Instructions to follow
Each record that follows is to be reproduced character for character, pictures excepted.
Records shown: Begin
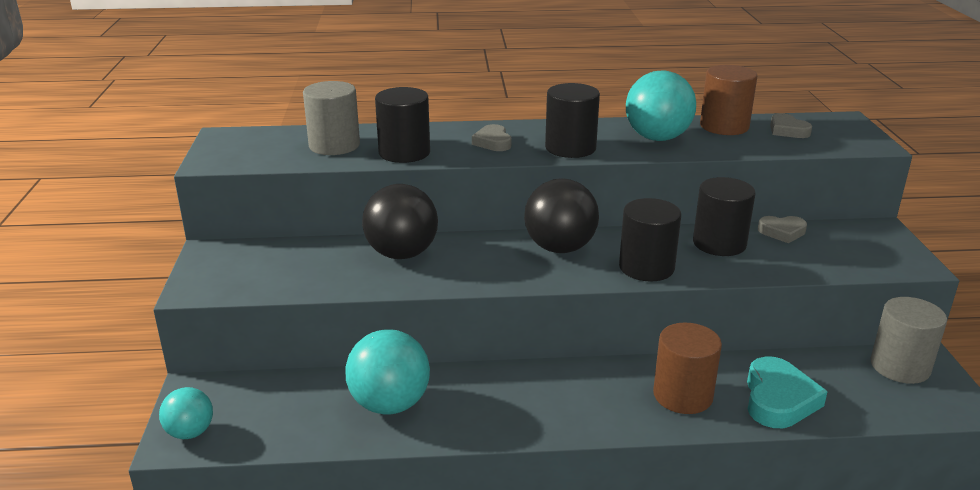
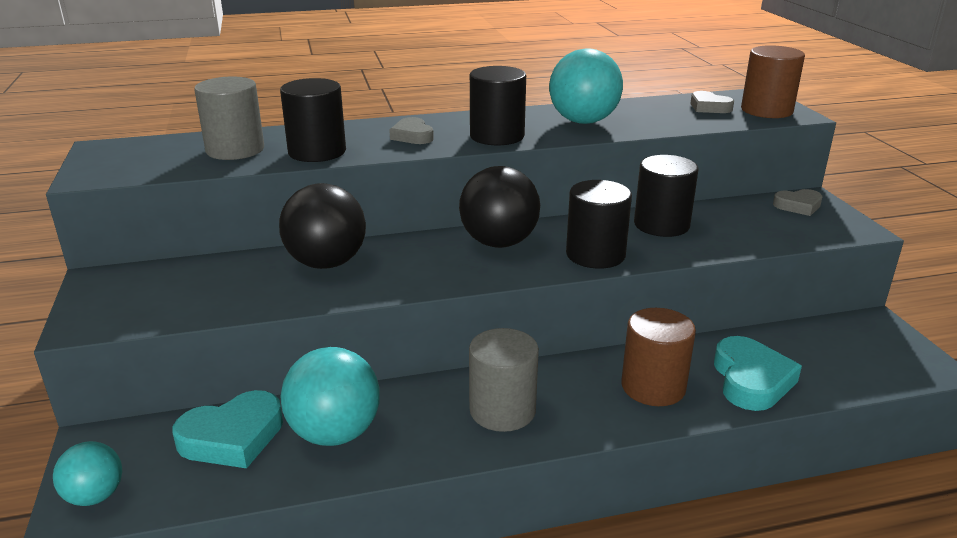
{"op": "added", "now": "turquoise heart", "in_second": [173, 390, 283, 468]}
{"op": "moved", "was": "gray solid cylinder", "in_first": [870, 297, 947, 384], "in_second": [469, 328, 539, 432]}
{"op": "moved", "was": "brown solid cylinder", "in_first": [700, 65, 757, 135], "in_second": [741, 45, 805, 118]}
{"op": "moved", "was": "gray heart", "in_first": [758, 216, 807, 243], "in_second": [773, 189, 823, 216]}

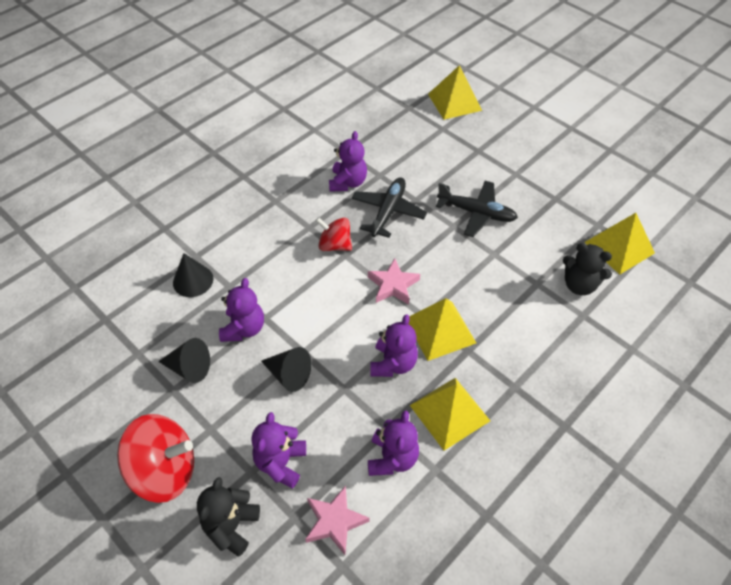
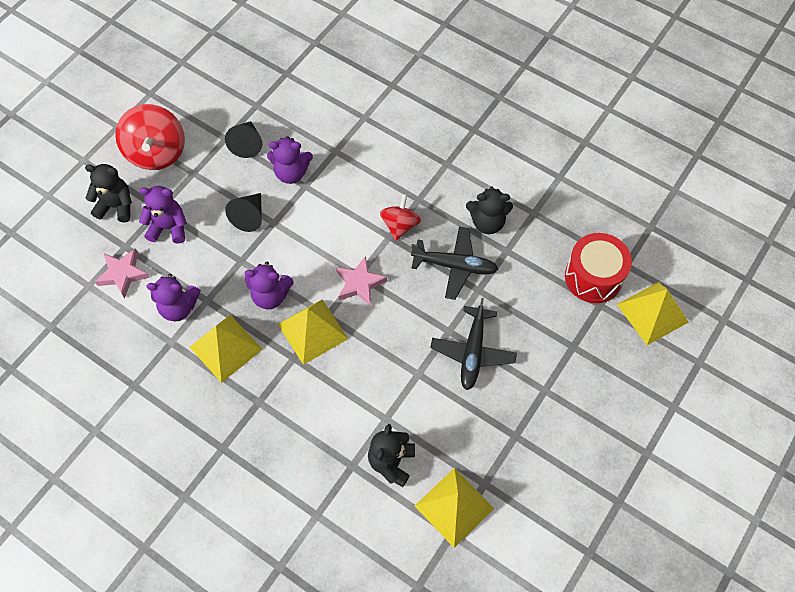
{"op": "recoloured", "was": "purple teddy", "now": "jet-black teddy", "in_first": [329, 131, 367, 192], "in_second": [466, 187, 513, 234]}
{"op": "added", "now": "crimson drum", "in_second": [565, 233, 632, 303]}
{"op": "removed", "was": "jet-black solid cone", "in_first": [173, 253, 213, 297]}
Records shown: End
Exercise output
{"op": "added", "now": "turquoise heart", "in_second": [173, 390, 283, 468]}
{"op": "moved", "was": "gray solid cylinder", "in_first": [870, 297, 947, 384], "in_second": [469, 328, 539, 432]}
{"op": "moved", "was": "brown solid cylinder", "in_first": [700, 65, 757, 135], "in_second": [741, 45, 805, 118]}
{"op": "moved", "was": "gray heart", "in_first": [758, 216, 807, 243], "in_second": [773, 189, 823, 216]}

{"op": "recoloured", "was": "purple teddy", "now": "jet-black teddy", "in_first": [329, 131, 367, 192], "in_second": [466, 187, 513, 234]}
{"op": "added", "now": "crimson drum", "in_second": [565, 233, 632, 303]}
{"op": "removed", "was": "jet-black solid cone", "in_first": [173, 253, 213, 297]}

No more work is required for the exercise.